**Exercise description**
Please repeat the records word for word and skip the pictures.

**Source data**

================================

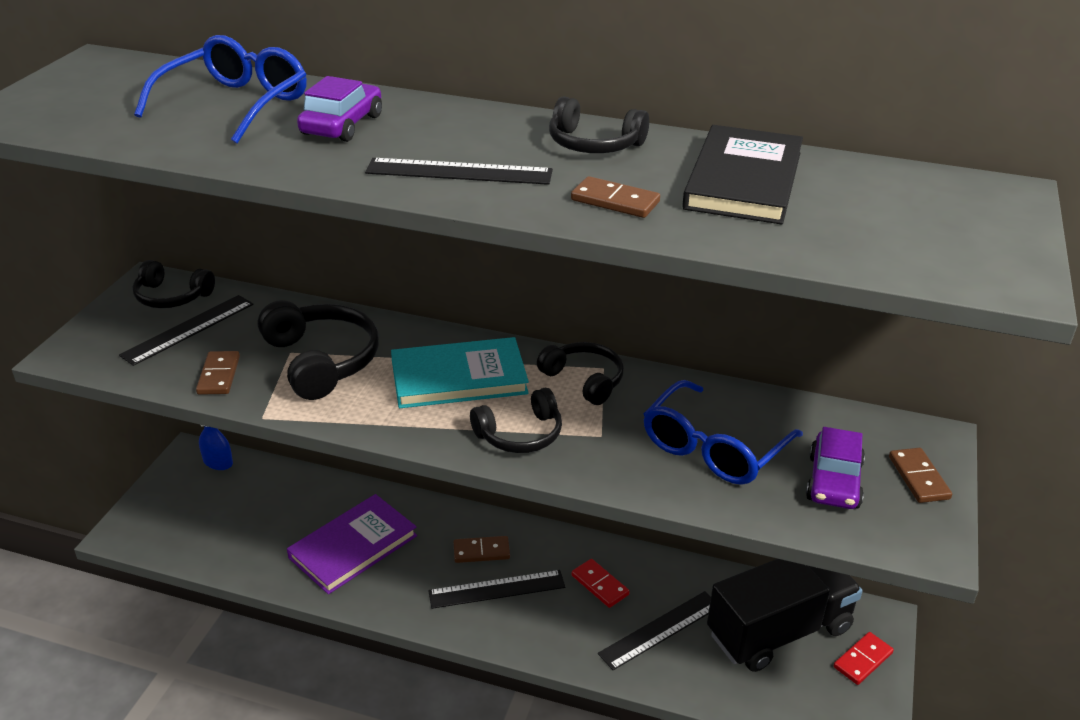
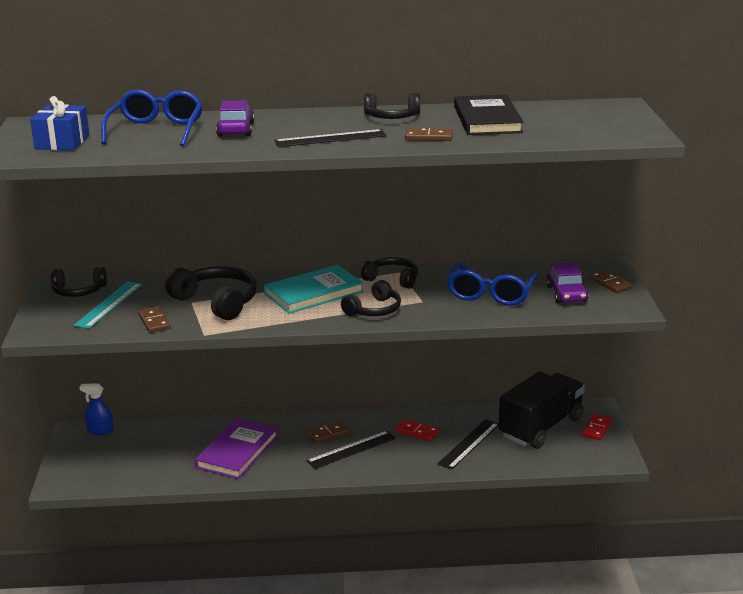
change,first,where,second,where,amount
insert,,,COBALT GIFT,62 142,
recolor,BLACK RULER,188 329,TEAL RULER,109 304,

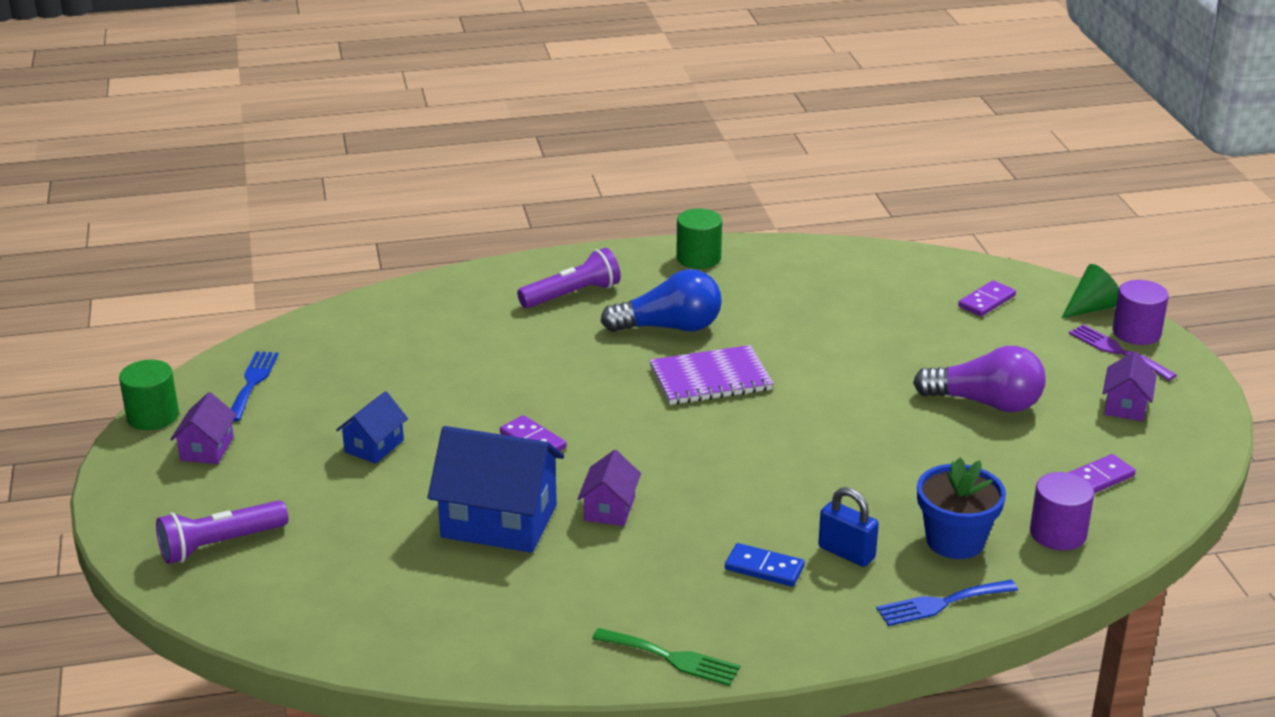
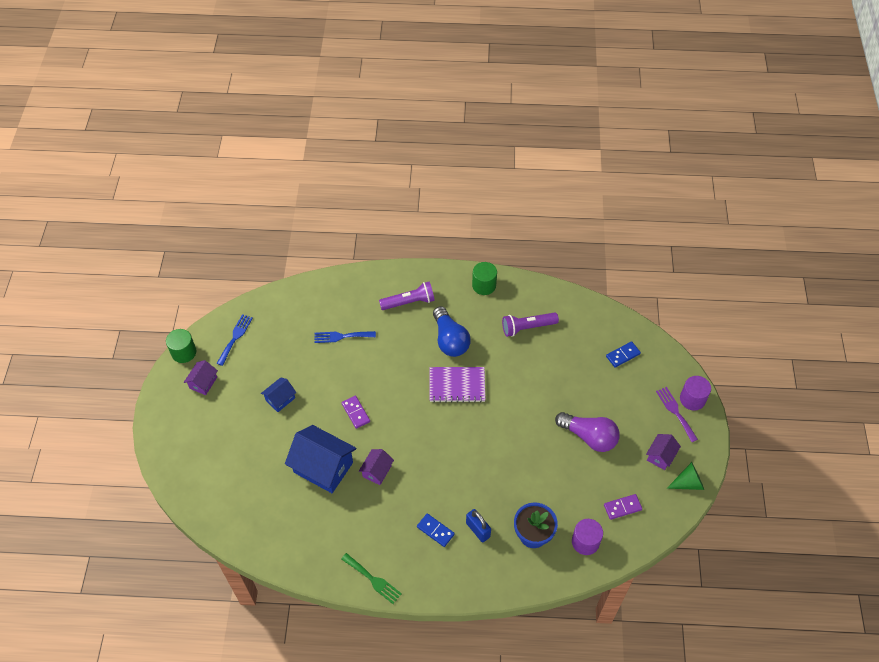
change,first,where,second,where,amount
move,COBALT FORK,941 603,,341 336,
rotate,COBALT BULB,669 327,,450 340,60 degrees clockwise
move,ROYAL PURPLE TORCH,220 544,,527 327,
recolor,ROYAL PURPLE DOMINO,986 301,COBALT DOMINO,623 355,
move,GREEN CONE,1092 308,,688 483,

================================

**Response for this exercise**
change,first,where,second,where,amount
insert,,,COBALT GIFT,62 142,
recolor,BLACK RULER,188 329,TEAL RULER,109 304,

change,first,where,second,where,amount
move,COBALT FORK,941 603,,341 336,
rotate,COBALT BULB,669 327,,450 340,60 degrees clockwise
move,ROYAL PURPLE TORCH,220 544,,527 327,
recolor,ROYAL PURPLE DOMINO,986 301,COBALT DOMINO,623 355,
move,GREEN CONE,1092 308,,688 483,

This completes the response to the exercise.